Before-and-after change data
=======
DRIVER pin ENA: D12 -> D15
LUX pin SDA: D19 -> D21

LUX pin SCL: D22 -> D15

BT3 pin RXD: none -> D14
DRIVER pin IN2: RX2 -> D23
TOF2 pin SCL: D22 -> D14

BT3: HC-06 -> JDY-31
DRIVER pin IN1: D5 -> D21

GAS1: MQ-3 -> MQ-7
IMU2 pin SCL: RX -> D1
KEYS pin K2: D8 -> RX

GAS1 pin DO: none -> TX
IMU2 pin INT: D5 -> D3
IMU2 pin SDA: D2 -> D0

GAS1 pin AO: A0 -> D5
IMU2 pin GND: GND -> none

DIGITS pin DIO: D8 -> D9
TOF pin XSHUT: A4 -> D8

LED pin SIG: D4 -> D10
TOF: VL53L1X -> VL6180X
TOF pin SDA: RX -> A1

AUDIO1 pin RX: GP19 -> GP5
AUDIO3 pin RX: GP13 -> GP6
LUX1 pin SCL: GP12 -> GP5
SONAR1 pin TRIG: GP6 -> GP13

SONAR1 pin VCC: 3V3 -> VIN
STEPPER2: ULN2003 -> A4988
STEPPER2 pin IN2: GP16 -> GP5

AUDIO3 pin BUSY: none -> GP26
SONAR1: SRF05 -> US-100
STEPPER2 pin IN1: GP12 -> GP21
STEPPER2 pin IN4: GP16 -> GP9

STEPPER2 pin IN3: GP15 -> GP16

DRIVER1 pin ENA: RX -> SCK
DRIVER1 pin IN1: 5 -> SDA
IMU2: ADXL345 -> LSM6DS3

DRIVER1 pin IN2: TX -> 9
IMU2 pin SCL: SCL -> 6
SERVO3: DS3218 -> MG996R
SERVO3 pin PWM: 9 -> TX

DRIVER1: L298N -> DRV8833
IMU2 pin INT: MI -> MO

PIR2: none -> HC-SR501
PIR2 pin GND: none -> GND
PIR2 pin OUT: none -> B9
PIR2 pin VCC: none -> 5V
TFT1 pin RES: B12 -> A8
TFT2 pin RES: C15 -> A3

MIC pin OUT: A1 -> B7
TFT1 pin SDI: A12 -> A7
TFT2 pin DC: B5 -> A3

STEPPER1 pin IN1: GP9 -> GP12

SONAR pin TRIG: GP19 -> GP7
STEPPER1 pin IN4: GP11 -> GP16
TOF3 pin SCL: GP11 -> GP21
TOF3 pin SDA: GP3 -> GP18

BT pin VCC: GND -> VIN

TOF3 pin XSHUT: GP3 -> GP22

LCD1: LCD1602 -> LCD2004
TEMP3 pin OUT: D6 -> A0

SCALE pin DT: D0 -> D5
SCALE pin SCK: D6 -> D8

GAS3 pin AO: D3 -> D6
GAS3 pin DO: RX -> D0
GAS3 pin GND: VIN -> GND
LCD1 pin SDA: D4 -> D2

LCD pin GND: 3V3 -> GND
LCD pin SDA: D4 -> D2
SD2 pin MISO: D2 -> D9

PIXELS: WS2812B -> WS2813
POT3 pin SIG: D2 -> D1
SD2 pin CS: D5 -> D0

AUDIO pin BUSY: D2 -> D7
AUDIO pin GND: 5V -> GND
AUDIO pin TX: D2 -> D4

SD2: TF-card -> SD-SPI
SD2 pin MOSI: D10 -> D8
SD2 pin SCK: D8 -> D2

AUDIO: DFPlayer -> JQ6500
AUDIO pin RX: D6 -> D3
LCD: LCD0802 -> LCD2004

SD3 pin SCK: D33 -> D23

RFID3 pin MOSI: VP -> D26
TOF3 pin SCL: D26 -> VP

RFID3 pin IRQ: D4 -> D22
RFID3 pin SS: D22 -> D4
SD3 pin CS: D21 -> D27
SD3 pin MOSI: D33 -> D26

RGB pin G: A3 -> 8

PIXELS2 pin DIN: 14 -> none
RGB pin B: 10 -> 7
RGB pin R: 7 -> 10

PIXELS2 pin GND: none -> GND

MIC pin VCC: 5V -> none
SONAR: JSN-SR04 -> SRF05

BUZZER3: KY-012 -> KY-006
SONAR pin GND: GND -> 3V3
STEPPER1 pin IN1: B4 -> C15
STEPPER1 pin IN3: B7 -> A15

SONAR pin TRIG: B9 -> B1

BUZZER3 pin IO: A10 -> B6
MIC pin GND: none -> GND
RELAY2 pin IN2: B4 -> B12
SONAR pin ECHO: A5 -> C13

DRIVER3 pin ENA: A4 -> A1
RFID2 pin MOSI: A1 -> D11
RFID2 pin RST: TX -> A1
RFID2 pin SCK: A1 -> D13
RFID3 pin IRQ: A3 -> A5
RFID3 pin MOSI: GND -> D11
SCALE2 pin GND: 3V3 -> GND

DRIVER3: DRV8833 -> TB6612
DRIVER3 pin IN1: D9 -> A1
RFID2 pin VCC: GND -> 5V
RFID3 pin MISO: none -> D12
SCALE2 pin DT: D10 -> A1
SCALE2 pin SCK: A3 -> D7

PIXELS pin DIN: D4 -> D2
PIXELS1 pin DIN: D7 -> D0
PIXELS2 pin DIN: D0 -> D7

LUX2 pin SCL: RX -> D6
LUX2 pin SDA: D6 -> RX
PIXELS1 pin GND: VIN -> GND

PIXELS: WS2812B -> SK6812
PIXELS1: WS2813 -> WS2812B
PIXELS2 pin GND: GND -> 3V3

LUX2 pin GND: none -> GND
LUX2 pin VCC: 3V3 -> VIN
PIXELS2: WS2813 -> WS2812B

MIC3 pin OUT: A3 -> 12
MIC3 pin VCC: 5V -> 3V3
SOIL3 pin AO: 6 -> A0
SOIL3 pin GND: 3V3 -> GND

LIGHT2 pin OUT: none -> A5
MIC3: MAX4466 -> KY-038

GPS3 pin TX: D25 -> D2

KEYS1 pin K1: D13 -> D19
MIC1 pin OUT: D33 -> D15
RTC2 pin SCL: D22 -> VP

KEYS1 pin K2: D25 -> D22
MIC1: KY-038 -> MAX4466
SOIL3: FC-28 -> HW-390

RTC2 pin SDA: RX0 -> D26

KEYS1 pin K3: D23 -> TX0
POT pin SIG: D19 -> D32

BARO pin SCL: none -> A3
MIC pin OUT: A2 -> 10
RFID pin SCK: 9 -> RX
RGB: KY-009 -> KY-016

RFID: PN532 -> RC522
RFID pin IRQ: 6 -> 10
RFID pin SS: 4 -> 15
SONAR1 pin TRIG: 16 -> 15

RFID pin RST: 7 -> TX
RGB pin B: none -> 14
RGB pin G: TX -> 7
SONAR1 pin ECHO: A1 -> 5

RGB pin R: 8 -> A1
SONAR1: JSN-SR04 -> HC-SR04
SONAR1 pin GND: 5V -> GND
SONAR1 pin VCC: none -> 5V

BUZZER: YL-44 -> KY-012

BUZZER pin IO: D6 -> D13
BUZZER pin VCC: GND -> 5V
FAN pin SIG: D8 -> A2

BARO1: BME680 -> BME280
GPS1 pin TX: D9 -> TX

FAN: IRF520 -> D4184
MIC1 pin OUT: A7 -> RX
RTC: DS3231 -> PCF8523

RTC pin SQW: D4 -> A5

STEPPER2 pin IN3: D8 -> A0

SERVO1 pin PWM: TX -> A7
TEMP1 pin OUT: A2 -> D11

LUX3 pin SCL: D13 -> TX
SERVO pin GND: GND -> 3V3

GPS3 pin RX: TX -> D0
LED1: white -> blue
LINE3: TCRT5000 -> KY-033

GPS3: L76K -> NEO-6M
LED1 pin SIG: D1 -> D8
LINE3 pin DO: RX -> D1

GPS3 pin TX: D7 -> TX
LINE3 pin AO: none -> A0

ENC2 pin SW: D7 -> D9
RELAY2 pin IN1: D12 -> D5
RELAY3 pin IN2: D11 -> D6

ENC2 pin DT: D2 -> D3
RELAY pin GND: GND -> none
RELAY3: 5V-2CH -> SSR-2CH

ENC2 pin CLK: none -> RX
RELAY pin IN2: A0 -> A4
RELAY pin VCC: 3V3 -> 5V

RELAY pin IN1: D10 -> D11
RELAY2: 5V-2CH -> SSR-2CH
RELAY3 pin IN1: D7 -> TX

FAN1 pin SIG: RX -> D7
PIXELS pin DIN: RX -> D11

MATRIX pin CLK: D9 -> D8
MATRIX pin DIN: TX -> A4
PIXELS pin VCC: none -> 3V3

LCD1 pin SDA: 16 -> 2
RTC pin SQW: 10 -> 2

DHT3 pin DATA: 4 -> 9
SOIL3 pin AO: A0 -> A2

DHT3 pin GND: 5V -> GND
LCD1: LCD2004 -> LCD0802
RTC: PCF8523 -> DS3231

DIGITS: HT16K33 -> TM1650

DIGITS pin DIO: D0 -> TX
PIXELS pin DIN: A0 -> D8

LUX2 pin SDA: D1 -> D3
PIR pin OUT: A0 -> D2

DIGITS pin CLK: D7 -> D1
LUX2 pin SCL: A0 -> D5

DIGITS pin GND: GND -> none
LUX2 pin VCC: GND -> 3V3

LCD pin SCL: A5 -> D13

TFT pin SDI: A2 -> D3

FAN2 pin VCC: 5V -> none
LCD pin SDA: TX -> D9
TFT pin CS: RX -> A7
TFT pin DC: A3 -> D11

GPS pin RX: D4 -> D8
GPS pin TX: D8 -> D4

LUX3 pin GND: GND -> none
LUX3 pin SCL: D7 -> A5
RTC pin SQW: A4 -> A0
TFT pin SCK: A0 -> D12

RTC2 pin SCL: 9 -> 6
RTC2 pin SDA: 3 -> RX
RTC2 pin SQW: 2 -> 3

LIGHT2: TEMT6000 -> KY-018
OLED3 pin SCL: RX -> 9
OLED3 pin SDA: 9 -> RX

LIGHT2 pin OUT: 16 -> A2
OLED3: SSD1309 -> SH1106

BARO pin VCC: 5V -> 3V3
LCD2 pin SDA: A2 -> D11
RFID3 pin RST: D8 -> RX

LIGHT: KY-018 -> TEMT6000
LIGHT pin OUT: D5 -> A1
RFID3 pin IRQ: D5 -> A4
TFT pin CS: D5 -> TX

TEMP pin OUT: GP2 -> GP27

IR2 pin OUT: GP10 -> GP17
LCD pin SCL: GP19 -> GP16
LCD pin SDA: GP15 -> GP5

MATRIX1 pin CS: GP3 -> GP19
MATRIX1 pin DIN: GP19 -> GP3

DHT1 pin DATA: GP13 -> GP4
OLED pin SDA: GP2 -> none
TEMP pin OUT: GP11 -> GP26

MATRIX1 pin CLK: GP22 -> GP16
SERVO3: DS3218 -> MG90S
=======
**Your goal**
Set down, unchanged, only those lines above that fall between the line with "LCD1 pin SDA: D4 -> D2" and the line with "PIXELS pin DIN: D4 -> D2", the two end lines included.

**Solution to the exercise**
LCD1 pin SDA: D4 -> D2

LCD pin GND: 3V3 -> GND
LCD pin SDA: D4 -> D2
SD2 pin MISO: D2 -> D9

PIXELS: WS2812B -> WS2813
POT3 pin SIG: D2 -> D1
SD2 pin CS: D5 -> D0

AUDIO pin BUSY: D2 -> D7
AUDIO pin GND: 5V -> GND
AUDIO pin TX: D2 -> D4

SD2: TF-card -> SD-SPI
SD2 pin MOSI: D10 -> D8
SD2 pin SCK: D8 -> D2

AUDIO: DFPlayer -> JQ6500
AUDIO pin RX: D6 -> D3
LCD: LCD0802 -> LCD2004

SD3 pin SCK: D33 -> D23

RFID3 pin MOSI: VP -> D26
TOF3 pin SCL: D26 -> VP

RFID3 pin IRQ: D4 -> D22
RFID3 pin SS: D22 -> D4
SD3 pin CS: D21 -> D27
SD3 pin MOSI: D33 -> D26

RGB pin G: A3 -> 8

PIXELS2 pin DIN: 14 -> none
RGB pin B: 10 -> 7
RGB pin R: 7 -> 10

PIXELS2 pin GND: none -> GND

MIC pin VCC: 5V -> none
SONAR: JSN-SR04 -> SRF05

BUZZER3: KY-012 -> KY-006
SONAR pin GND: GND -> 3V3
STEPPER1 pin IN1: B4 -> C15
STEPPER1 pin IN3: B7 -> A15

SONAR pin TRIG: B9 -> B1

BUZZER3 pin IO: A10 -> B6
MIC pin GND: none -> GND
RELAY2 pin IN2: B4 -> B12
SONAR pin ECHO: A5 -> C13

DRIVER3 pin ENA: A4 -> A1
RFID2 pin MOSI: A1 -> D11
RFID2 pin RST: TX -> A1
RFID2 pin SCK: A1 -> D13
RFID3 pin IRQ: A3 -> A5
RFID3 pin MOSI: GND -> D11
SCALE2 pin GND: 3V3 -> GND

DRIVER3: DRV8833 -> TB6612
DRIVER3 pin IN1: D9 -> A1
RFID2 pin VCC: GND -> 5V
RFID3 pin MISO: none -> D12
SCALE2 pin DT: D10 -> A1
SCALE2 pin SCK: A3 -> D7

PIXELS pin DIN: D4 -> D2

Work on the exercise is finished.